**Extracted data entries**

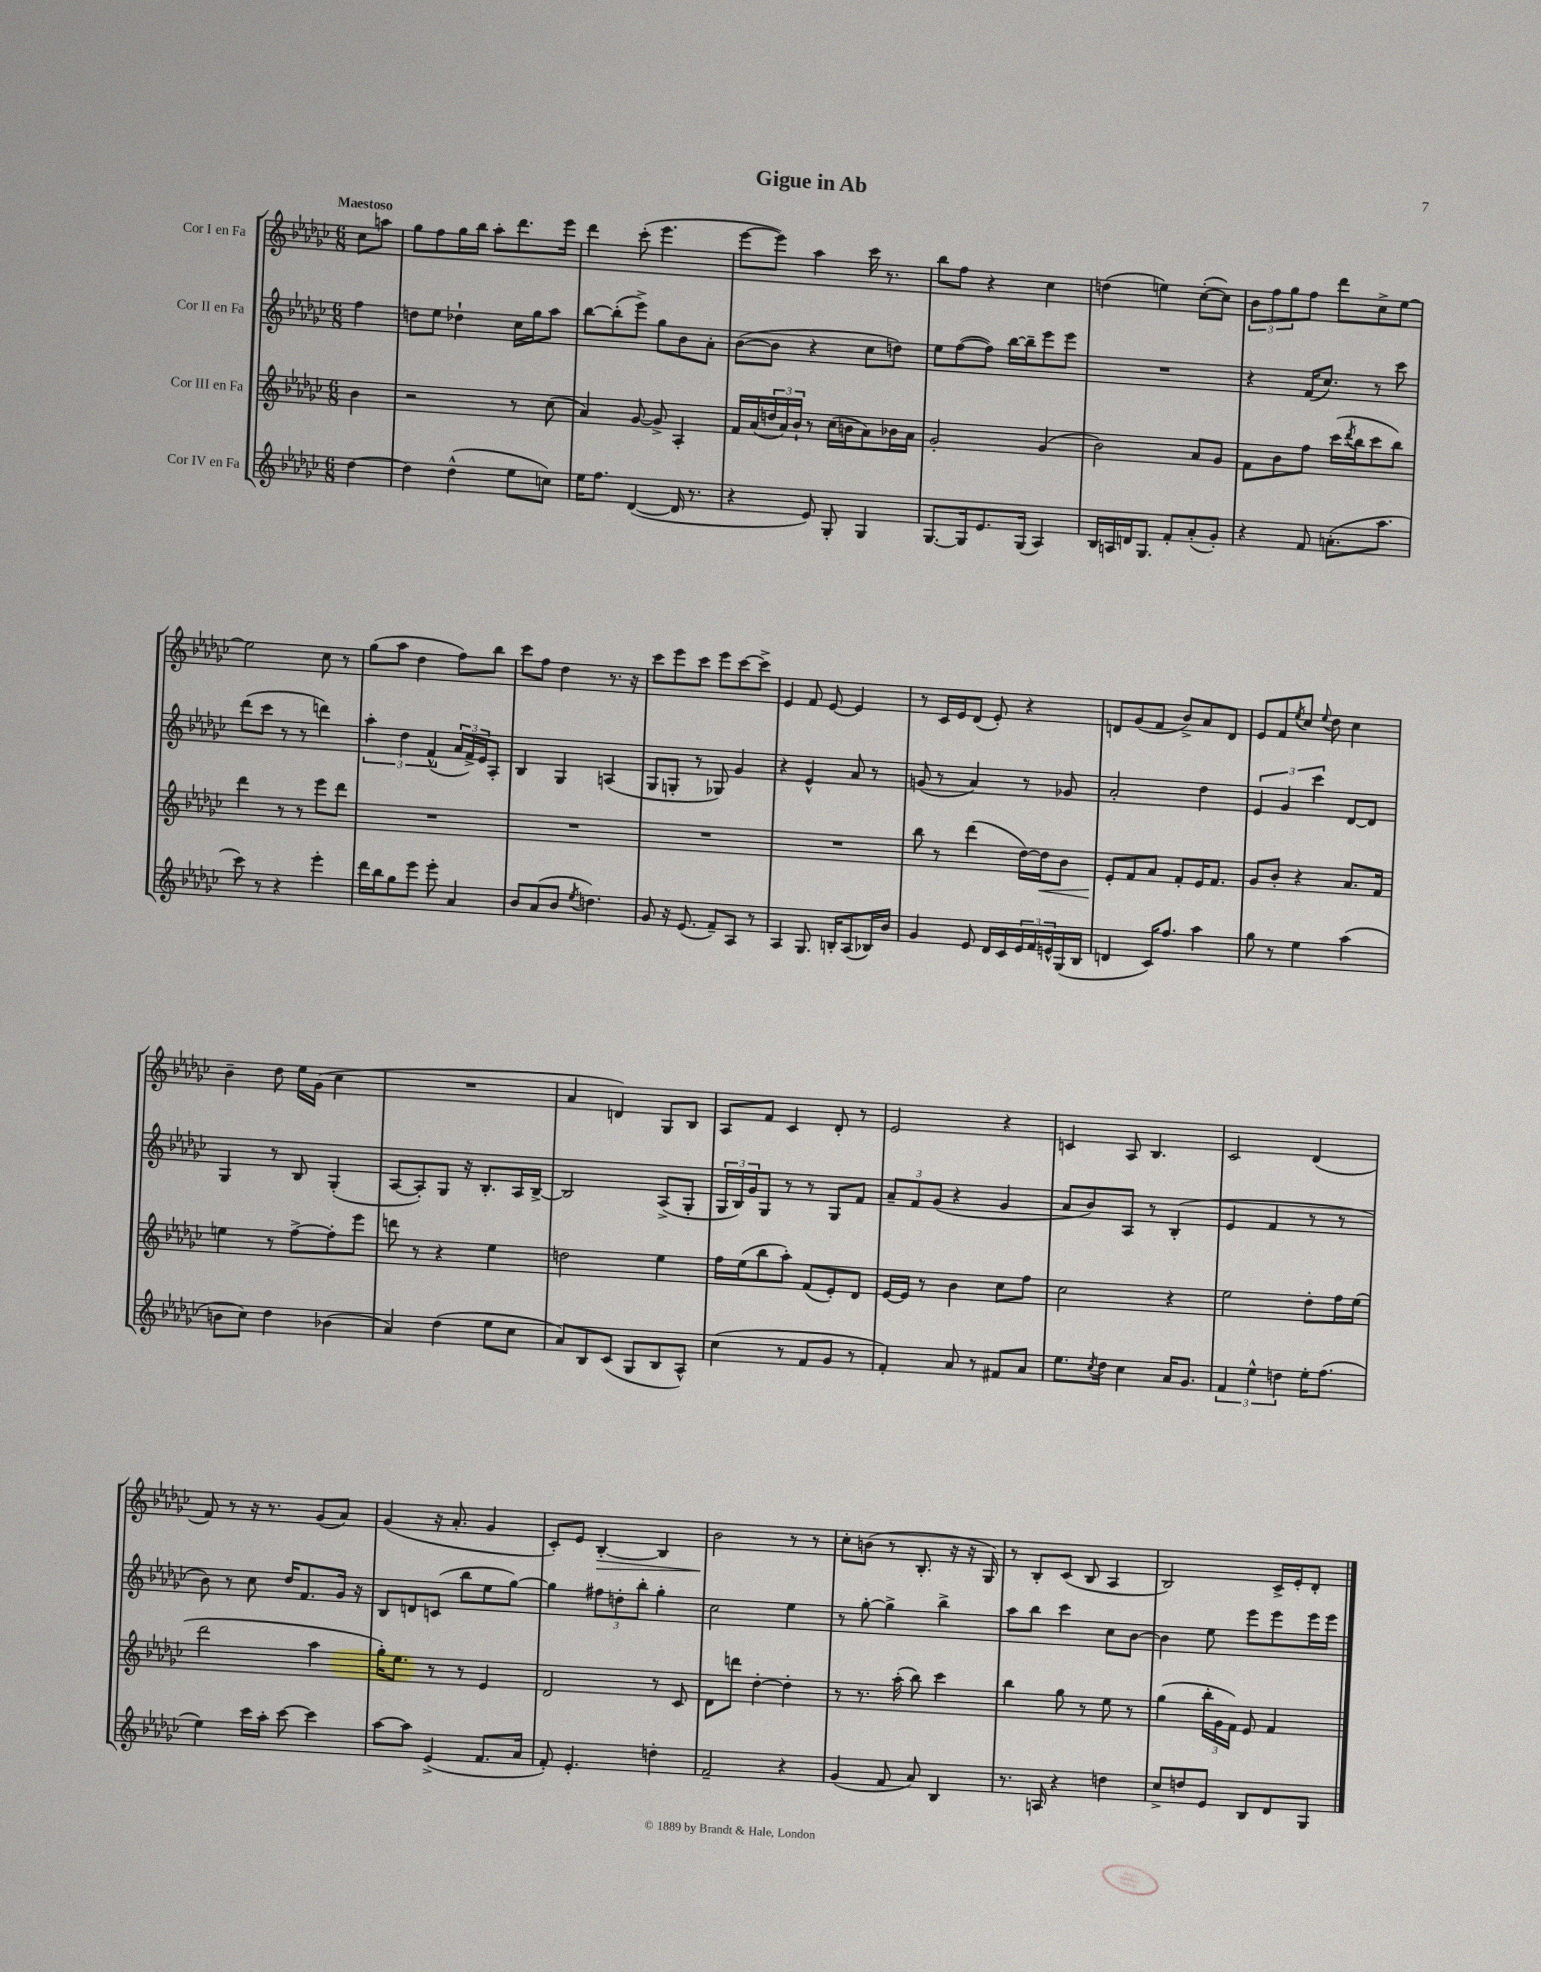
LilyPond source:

\header { title = "Gigue in Ab" }
<<
\new StaffGroup <<
\new Staff = "s0" \with { instrumentName = "Cor I en Fa" } {
    \clef treble \key ges \major \numericTimeSignature \time 6/8 \partial 4 \tempo "Maestoso"
    ces''8 a''8 |
    ges''8 f''8 ges''16 bes''16 aes''8-. des'''8. ees'''16 |
    des'''4 ces'''8-.( ees'''4. |
    ees'''8~ ees'''8) aes''4 ces'''16 r8. |
    bes''8 f''8 r4 ces''4 |
    d''4( e''4) ces''8~-.( ces''8) |
    \tuplet 3/2 { bes'8 f''8 ges''8 } f''8 des'''8 ces''8-> ees''8~ |
    ees''2 ces''8 r8 |
    ges''8( aes''8 des''4 f''8) bes''8 |
    ces'''8 f''8 des''4 r8. r16 |
    ces'''8 ees'''8 ces'''8 ees'''8 ces'''8~ ces'''8-> |
    ees'4 f'8 ees'8~ ees'4 |
    r8 ces'16 ees'16 des'8( ees'8-.) r4 |
    d'8 ges'8( f'8 bes'8->) aes'8 d'8 |
    ees'8 f'8 \acciaccatura { ees''8 } ces''8 \appoggiatura { ees''8 } des''8 ces''4 |
    bes'4-- des''8 ees''16 ges'16( ces''4 |
    R2. |
    aes'4 d'4) ges8 bes8 |
    aes8 f'8 ces'4 des'8-. r8 |
    ees'2 r4 |
    c'4 aes8 bes4. |
    ces'2 des'4( |
    f'8) r8 r16 r8. ges'8( aes'8) |
    ges'4( r16 aes'8.-. ges'4 |
    ces'8-.) ees'8 bes4~-.\> bes4 |
    bes'2\! r8 r8 |
    ces''8-. b'8( r8 bes8.-. r16 r16 ges16) |
    r8 bes8-. ces'8( bes8 aes4 |
    bes2) ces'16-> ees'16-. des'8-. \bar "|." |
}
\new Staff = "s1" \with { instrumentName = "Cor II en Fa" } {
    \clef treble \key ges \major \numericTimeSignature \time 6/8 \partial 4
    f''4 |
    d''8 ees''8 des''4-! ces''16 ges''16 aes''8 |
    bes''8~ bes''8-.( ees'''8->) ges''8 bes'8 aes'8-. |
    bes'8~( bes'8 r4 ces''8 d''8) |
    ees''8 f''8~( f''8) bes''16~ bes''16-- ees'''8 ees'''8 |
    R2. |
    r4 f'16( ces''8.) r8 ces'''8 |
    des'''8( ces'''8 r8 r8 d'''4) |
    \tuplet 3/2 { aes''4-. des''4 f'4-^( } \tuplet 3/2 { aes'16 f'16->) ees'16 } aes8-. |
    bes4 ges4 a4( |
    ges8 g8-. r8 ges8) ges'4 |
    r4 ees'4-^ aes'8 r8 |
    g'8( r8 aes'4) r8 ges'8 |
    aes'2-. des''4 |
    \tuplet 3/2 { ees'4 ges'4 ces'''4 } des'8~ des'8 |
    ges4 r8 bes8 ges4-.( |
    aes8~ aes8-.) ges8 r16 bes8.-. aes16 bes16~-> |
    bes2 aes8->( ges8-. |
    \tuplet 3/2 { ges16 bes16) ges'16 } ges8 r8 r8 ges8 f'8 |
    \tuplet 3/2 { aes'8-- f'8 ges'8( } r4 ges'4 |
    aes'8 bes'8) aes8 r8 bes4-.( |
    ees'4 f'4 r8 r8 |
    bes'8) r8 ces''8 des''16 f'8. ges'16 r16 |
    bes8 d'8 c'8( bes''8 ees''8 ges''8~) |
    ges''4 \tuplet 3/2 { fis''8 d''8-. bes''8-. } ges''4-. |
    ces''2 ees''4 |
    r8 ges''8~-. ges''4-> bes''4-> |
    aes''8 bes''8 ces'''4 ces''8 bes'8~ |
    bes'4 ees''8 ees'''8 ees'''8 ees'''16 ees'''16 \bar "|." |
}
\new Staff = "s2" \with { instrumentName = "Cor III en Fa" } {
    \clef treble \key ges \major \numericTimeSignature \time 6/8 \partial 4
    bes'4 |
    r2 r8 ces''8( |
    aes'4) ges'8~ ges'8-> aes4-. |
    f'16 aes'16( \tuplet 3/2 { d''16 aes'16) bes'16-! } r8 ces''16( b'16 aes'8) bes'16 aes'16 |
    ges'2-. ges'4( |
    bes'2) aes'8 ges'8 |
    f'8 bes'8 f''8 ces'''16( \acciaccatura { des'''8 } bes''16 ces'''8 bes''8) |
    des'''4 r8 r8 ees'''8 des'''8 |
    R2. |
    R2. |
    R2. |
    R2. |
    bes''8 r8 des'''4( des''16~) des''16\< bes'8 |
    ees'8-.\! f'8 aes'8 f'8-. ees'16 f'8. |
    ges'8 bes'8-. r4 aes'8. f'16 |
    e''4 r8 f''8~-> f''8-. ees'''8 |
    d'''8 r8 r4 ees''4 |
    d''2 ees''4 |
    f''16 ees''16( bes''8 aes''8-.) f'8( ees'8-.) des'8 |
    ees'16~ ees'16 r8 bes'4 ces''8 f''8 |
    ces''2 r4 |
    ees''2 des''8-. f''16 ees''16( |
    des'''2 aes''4 |
    ges''16-.) ees''8. r8 r8 ees'4 |
    des'2 r8 ces'8 |
    des'8 d'''8 des''4~-. des''4-. |
    r8 r8. aes''16-.( bes''8) ces'''4 |
    bes''4 ges''8 r8 ees''8 r8 |
    ges''4( \tuplet 3/2 { bes''16-. ges'16 f'16) } ees'8 f'4 \bar "|." |
}
\new Staff = "s3" \with { instrumentName = "Cor IV en Fa" } {
    \clef treble \key ges \major \numericTimeSignature \time 6/8 \partial 4
    des''4~ |
    des''4 des''4-^( ees''8 c''8) |
    ees''16 f''8. des'4~( des'16 r8. |
    r4 ees'8) ges8-. ges4 |
    ges8.~ ges16 ees'8. ges16( aes4) |
    bes16 a16 d'16 ges8. f'8-. aes'8-.( ges'8-.) |
    r4 f'8 a'8.-.( aes''8. |
    ces'''8) r8 r4 ees'''4-. |
    des'''16 bes''16 ges''8 ees'''8 ees'''8-. aes'4 |
    bes'8 aes'8( bes'8 \acciaccatura { ees''8 } d''4.) |
    ges'8 r16 ees'8.( f'8--) aes8 r8 |
    aes4 ges8. b16-. aes8( bes16) bes'16 |
    ges'4 ees'8 des'16 ces'16 \tuplet 3/2 { ees'16 f'16 e'16-^ } ges16( bes16 |
    d'4 ces'16) f''8. aes''4 |
    ges''8 r8 ees''4 aes''4( |
    b'8 ces''8) des''4 bes'4( |
    aes'4) des''4( ees''8 ces''8 |
    aes'8) bes8 ces'8( ges8 bes8 aes8-^) |
    ces''4( r8 f'8 ges'8 r8 |
    f'4-.) aes'8 r8 fis'8 aes'8 |
    ees''8. \acciaccatura { ces''8 } des''16 ces''4 aes'16 ges'8. |
    \tuplet 3/2 { f'4 ees''4-^ d''4 } ees''16-. f''8.( |
    ees''4) ces'''16 aes''16-. ces'''8~ ces'''4 |
    aes''8~ aes''8 ees'4->( f'8. aes'16 |
    f'8-.) ees'4.-. d''4-. |
    f'2-- r4 |
    ges'4( f'8 aes'8) bes4 |
    r8. a16 r4 d''4 |
    ces''8-> d''8 ees'8 bes8 des'8 ges8 \bar "|." |
}
>>
>>
\layout { \context { \Score \remove "Bar_number_engraver" } }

**PROBLEM REQUIREMENTS**
Extract each line of the listing above that contains the string "acciaccatura".

**FULL RESPONSE**
    ees'8 f'8 \acciaccatura { ees''8 } ces''8 \appoggiatura { ees''8 } des''8 ces''4 |
    f'8 bes'8 f''8 ces'''16( \acciaccatura { des'''8 } bes''16 ces'''8 bes''8) |
    bes'8 aes'8( bes'8 \acciaccatura { ees''8 } d''4.) |
    ees''8. \acciaccatura { ces''8 } des''16 ces''4 aes'16 ges'8. |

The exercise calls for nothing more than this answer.